- **PROBLEM REQUIREMENTS**: Within the entries below, find each line containing the word "Photo" and copy it.

- **DATA FOR THIS TASK**:
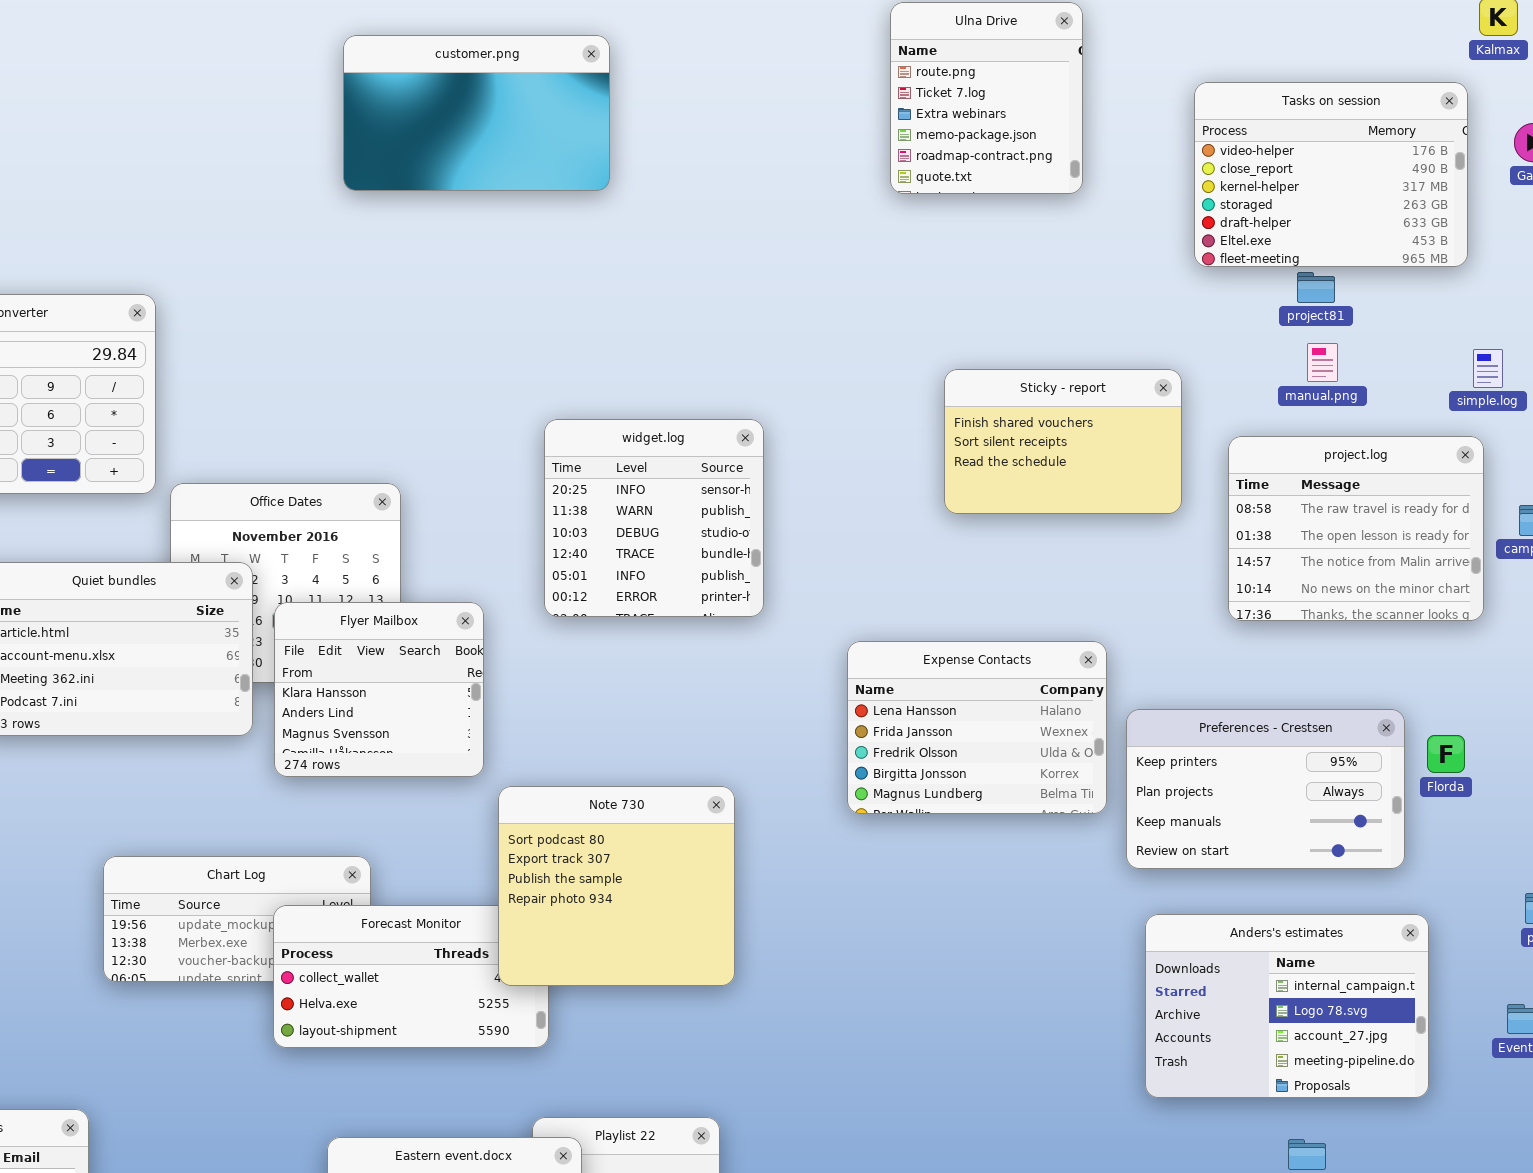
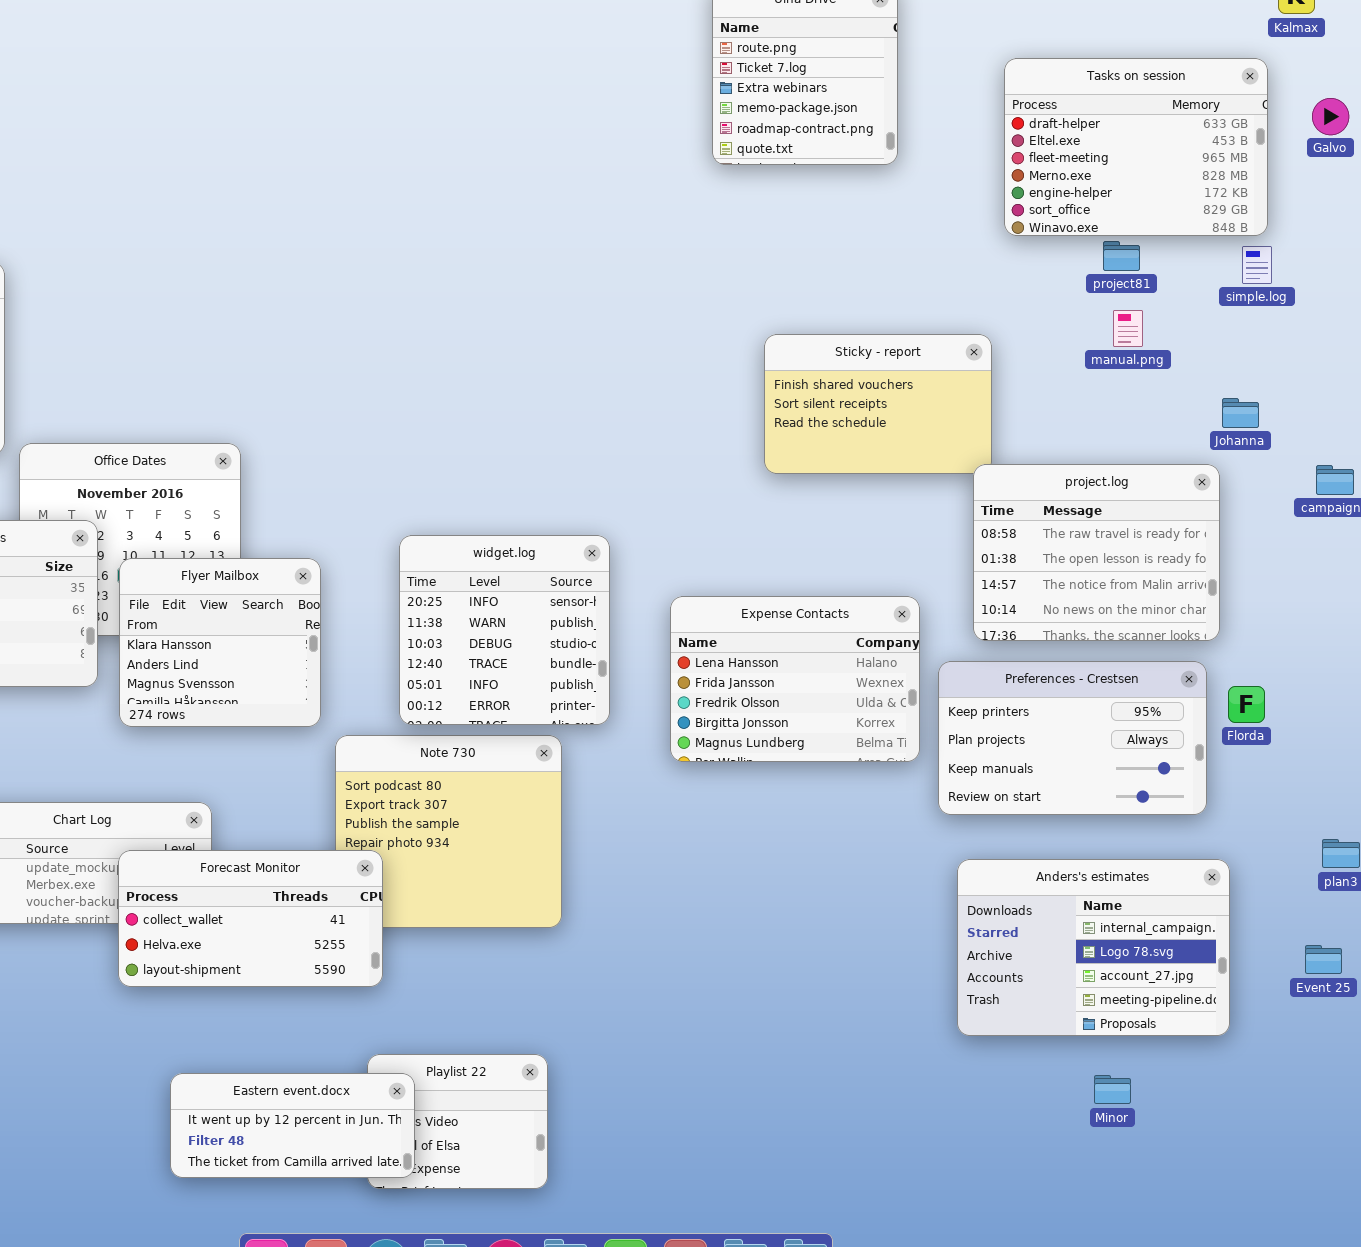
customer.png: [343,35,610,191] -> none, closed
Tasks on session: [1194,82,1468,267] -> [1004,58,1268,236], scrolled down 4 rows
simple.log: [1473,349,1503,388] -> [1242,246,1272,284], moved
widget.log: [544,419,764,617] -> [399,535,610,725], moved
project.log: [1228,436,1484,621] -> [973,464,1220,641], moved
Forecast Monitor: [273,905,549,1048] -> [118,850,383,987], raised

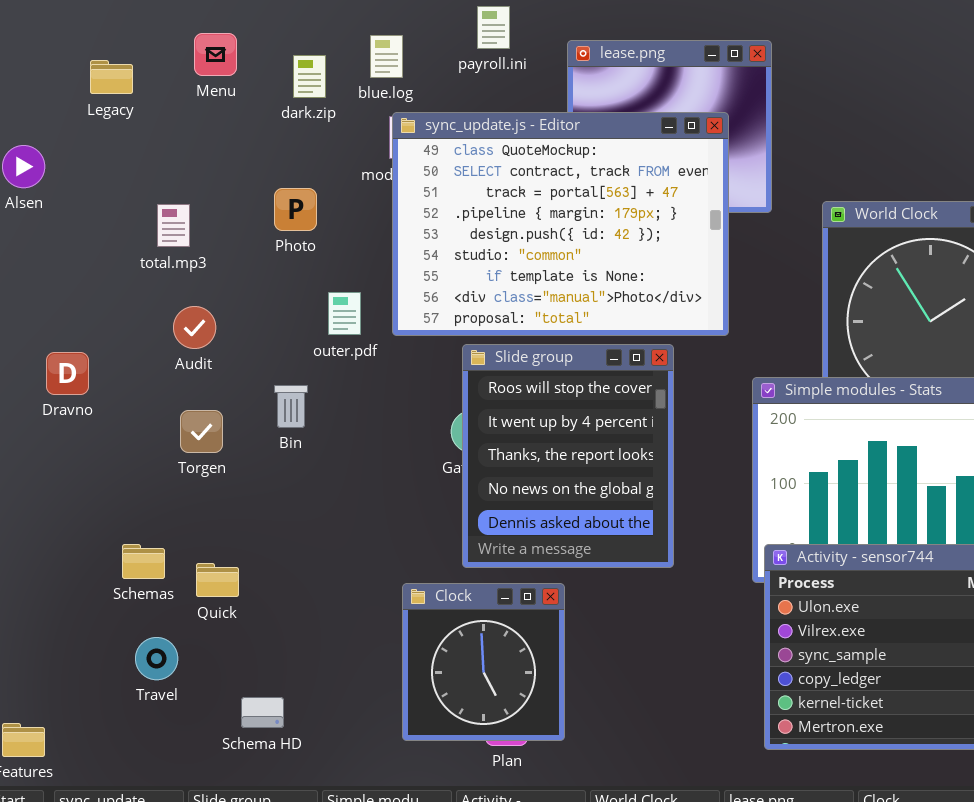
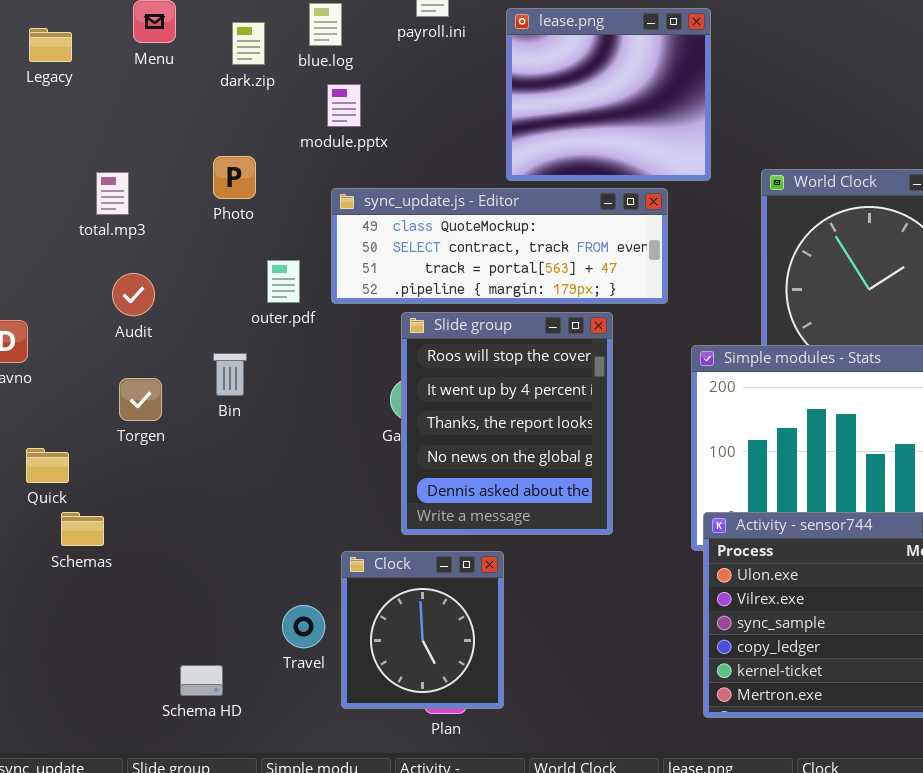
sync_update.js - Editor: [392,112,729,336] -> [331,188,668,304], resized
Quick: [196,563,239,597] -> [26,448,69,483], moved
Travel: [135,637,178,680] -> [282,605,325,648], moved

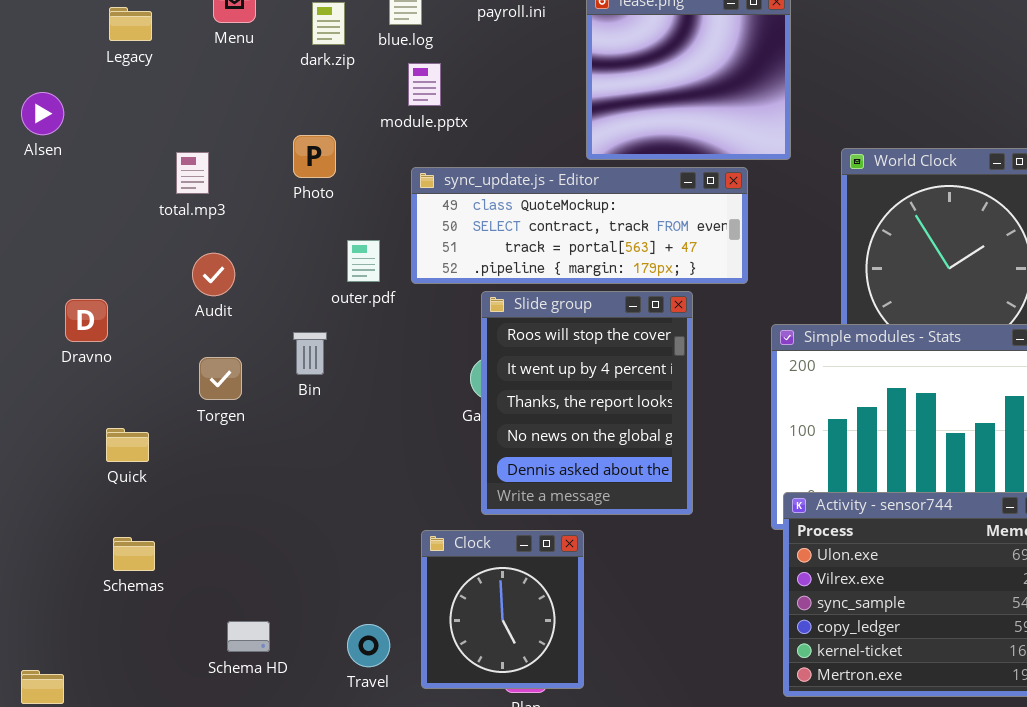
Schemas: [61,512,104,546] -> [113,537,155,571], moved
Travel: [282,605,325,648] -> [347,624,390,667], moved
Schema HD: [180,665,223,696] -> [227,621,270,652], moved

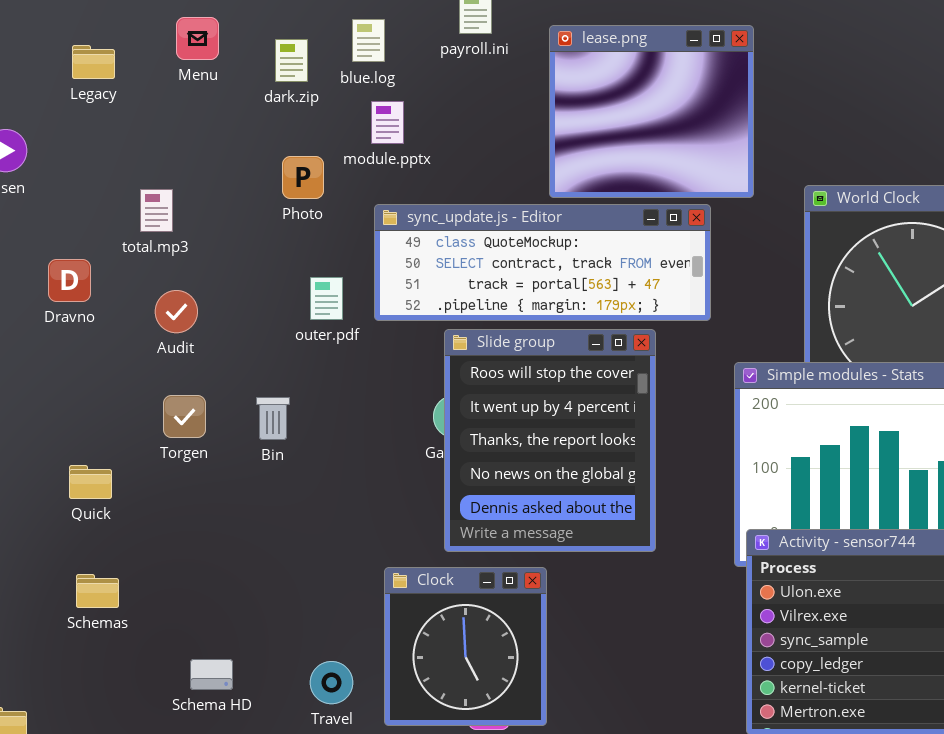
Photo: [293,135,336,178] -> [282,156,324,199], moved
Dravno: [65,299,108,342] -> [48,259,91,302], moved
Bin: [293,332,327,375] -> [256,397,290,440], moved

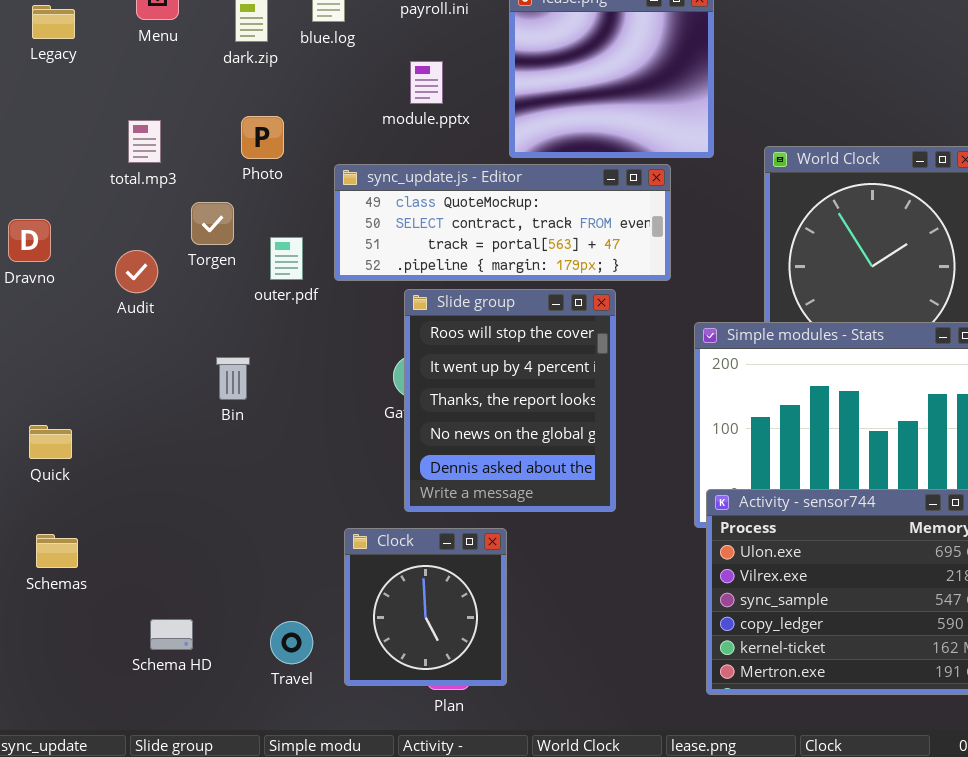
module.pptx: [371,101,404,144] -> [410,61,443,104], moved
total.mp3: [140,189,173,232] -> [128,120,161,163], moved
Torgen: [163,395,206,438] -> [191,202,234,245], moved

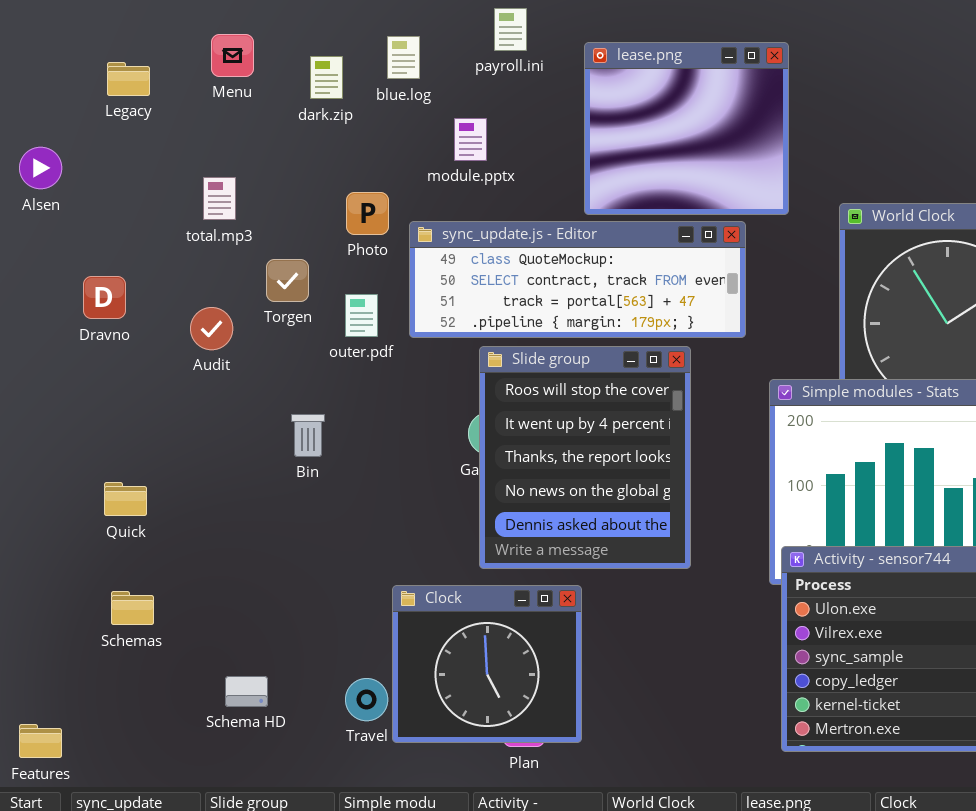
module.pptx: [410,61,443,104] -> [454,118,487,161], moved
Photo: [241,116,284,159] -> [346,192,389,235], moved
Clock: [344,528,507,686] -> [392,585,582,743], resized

- **ANSWER TO THIS PROBLEM**:
Photo: [293,135,336,178] -> [282,156,324,199], moved
Photo: [241,116,284,159] -> [346,192,389,235], moved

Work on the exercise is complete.